* [Colored object listings]:
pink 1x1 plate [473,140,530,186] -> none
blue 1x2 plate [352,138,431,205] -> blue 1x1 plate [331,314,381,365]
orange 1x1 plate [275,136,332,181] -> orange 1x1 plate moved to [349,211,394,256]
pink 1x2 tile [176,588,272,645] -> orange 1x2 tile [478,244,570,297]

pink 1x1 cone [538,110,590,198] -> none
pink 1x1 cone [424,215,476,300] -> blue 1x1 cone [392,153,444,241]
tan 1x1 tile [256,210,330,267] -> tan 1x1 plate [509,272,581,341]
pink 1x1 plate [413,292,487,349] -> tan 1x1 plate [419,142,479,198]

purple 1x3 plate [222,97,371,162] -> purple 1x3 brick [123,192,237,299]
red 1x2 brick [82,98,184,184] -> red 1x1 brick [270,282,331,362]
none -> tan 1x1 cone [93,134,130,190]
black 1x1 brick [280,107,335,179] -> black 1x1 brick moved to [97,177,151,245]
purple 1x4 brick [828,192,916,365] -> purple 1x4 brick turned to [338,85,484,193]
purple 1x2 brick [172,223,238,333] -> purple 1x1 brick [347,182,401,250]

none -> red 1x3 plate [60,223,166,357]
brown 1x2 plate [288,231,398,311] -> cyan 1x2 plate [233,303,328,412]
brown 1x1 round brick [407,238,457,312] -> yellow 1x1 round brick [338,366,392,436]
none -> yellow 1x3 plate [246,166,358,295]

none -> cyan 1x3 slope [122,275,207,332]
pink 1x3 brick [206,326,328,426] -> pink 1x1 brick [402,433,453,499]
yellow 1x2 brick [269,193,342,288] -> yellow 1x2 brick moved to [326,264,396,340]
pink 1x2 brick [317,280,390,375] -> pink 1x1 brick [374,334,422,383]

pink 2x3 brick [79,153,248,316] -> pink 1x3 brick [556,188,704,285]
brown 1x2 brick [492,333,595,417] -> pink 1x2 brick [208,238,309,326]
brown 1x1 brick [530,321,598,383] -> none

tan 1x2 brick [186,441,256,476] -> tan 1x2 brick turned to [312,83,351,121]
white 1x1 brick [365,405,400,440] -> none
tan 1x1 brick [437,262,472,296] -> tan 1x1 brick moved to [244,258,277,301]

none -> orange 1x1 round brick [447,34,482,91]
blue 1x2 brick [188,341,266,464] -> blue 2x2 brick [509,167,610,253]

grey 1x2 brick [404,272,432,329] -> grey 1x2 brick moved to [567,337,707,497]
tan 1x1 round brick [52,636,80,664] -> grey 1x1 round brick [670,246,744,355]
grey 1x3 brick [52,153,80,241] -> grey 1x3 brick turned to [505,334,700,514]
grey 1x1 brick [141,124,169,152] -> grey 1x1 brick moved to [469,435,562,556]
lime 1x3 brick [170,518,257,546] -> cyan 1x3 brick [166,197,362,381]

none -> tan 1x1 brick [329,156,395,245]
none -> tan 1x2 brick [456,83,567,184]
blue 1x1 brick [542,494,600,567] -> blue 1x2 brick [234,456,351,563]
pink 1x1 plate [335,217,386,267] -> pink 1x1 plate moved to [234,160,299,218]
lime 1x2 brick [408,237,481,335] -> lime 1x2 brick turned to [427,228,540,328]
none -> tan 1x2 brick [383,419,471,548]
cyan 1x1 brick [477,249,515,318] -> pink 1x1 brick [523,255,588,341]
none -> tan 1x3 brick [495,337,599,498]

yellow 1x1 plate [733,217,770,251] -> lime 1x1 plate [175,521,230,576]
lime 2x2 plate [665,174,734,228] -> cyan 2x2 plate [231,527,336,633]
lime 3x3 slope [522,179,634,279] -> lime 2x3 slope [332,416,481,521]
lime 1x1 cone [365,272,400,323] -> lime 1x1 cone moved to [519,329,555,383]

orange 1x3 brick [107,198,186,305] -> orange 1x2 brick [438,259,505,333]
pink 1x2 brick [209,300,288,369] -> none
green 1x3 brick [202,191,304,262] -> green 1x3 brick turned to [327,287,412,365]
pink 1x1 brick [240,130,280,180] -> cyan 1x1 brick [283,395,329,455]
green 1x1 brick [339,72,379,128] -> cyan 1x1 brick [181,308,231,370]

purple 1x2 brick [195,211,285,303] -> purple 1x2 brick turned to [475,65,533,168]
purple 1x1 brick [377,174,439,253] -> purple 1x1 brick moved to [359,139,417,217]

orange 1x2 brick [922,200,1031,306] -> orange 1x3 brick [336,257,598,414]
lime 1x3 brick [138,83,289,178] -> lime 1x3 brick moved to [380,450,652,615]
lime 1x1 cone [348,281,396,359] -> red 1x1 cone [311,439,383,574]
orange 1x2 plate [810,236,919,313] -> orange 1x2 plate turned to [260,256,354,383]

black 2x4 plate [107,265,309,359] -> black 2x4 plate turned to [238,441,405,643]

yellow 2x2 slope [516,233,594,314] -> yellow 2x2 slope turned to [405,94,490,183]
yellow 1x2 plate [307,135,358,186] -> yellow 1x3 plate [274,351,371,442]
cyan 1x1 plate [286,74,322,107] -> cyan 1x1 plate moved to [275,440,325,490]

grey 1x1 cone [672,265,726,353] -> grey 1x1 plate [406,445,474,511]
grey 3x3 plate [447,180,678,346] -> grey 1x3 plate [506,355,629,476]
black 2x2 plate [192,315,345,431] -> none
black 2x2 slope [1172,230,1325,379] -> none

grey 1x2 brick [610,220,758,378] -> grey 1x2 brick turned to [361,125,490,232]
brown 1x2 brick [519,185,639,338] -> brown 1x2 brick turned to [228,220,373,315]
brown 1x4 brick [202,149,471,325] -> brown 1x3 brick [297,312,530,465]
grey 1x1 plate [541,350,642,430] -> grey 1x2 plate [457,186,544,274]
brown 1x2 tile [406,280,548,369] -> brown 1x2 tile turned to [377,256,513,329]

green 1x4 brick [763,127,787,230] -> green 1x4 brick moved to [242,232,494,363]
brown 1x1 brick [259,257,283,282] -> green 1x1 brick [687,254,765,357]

* [Task brief]: Give back precisely the lines above that start at the line containing "orange 1x2 brick [922,200,1031,306]" and end at the line containing "cyan 1x1 plate [286,74,322,107]", inclusive. No other lines belong in the output.

* [Exercise solution]:
orange 1x2 brick [922,200,1031,306] -> orange 1x3 brick [336,257,598,414]
lime 1x3 brick [138,83,289,178] -> lime 1x3 brick moved to [380,450,652,615]
lime 1x1 cone [348,281,396,359] -> red 1x1 cone [311,439,383,574]
orange 1x2 plate [810,236,919,313] -> orange 1x2 plate turned to [260,256,354,383]

black 2x4 plate [107,265,309,359] -> black 2x4 plate turned to [238,441,405,643]

yellow 2x2 slope [516,233,594,314] -> yellow 2x2 slope turned to [405,94,490,183]
yellow 1x2 plate [307,135,358,186] -> yellow 1x3 plate [274,351,371,442]
cyan 1x1 plate [286,74,322,107] -> cyan 1x1 plate moved to [275,440,325,490]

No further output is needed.